What you have to do >> Take the data from its first line. Print each line exactly until the line containing "purple brick L9:L10" has been printed too.

Data for this task >>
====

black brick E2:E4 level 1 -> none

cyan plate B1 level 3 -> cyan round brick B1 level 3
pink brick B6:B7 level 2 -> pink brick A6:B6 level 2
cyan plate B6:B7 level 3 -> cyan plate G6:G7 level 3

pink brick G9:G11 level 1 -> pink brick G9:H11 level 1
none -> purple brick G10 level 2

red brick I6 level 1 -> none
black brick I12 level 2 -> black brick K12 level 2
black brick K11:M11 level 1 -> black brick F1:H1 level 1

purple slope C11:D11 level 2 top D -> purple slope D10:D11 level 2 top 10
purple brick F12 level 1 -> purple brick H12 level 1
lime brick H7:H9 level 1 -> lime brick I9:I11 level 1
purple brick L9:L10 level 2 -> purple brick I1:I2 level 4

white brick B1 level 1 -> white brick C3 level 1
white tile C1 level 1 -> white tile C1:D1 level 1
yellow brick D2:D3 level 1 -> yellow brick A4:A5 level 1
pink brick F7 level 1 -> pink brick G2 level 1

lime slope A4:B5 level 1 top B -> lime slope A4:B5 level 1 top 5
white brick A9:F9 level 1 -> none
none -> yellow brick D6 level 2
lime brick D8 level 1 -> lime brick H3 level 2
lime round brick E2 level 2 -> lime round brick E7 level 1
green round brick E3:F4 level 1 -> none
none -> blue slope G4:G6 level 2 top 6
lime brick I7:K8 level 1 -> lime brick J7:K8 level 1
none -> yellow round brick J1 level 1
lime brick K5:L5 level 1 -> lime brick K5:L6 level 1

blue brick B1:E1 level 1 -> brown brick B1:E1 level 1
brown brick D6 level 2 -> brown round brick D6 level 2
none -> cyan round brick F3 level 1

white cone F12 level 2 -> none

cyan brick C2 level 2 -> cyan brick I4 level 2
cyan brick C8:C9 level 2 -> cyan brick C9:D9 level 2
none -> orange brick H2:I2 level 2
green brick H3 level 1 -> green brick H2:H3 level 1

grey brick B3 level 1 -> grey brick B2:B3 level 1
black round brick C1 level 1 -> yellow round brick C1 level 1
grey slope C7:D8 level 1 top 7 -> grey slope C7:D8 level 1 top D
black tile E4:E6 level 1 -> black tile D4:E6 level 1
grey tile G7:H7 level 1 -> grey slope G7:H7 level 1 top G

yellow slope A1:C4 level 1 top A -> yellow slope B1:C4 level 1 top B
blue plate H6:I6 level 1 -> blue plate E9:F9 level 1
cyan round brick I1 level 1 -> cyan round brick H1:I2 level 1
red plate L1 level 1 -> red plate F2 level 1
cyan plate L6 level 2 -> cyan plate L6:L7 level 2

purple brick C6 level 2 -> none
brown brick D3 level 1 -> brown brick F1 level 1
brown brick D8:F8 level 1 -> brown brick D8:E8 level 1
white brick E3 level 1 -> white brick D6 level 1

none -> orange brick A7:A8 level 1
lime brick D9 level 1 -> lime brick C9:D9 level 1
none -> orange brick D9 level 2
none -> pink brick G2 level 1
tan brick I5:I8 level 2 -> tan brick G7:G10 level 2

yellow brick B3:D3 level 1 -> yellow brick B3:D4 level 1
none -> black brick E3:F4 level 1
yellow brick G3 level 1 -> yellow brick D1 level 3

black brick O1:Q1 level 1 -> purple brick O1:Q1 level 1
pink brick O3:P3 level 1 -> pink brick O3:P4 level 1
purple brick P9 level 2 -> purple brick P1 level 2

====

Solved problem >>
black brick E2:E4 level 1 -> none

cyan plate B1 level 3 -> cyan round brick B1 level 3
pink brick B6:B7 level 2 -> pink brick A6:B6 level 2
cyan plate B6:B7 level 3 -> cyan plate G6:G7 level 3

pink brick G9:G11 level 1 -> pink brick G9:H11 level 1
none -> purple brick G10 level 2

red brick I6 level 1 -> none
black brick I12 level 2 -> black brick K12 level 2
black brick K11:M11 level 1 -> black brick F1:H1 level 1

purple slope C11:D11 level 2 top D -> purple slope D10:D11 level 2 top 10
purple brick F12 level 1 -> purple brick H12 level 1
lime brick H7:H9 level 1 -> lime brick I9:I11 level 1
purple brick L9:L10 level 2 -> purple brick I1:I2 level 4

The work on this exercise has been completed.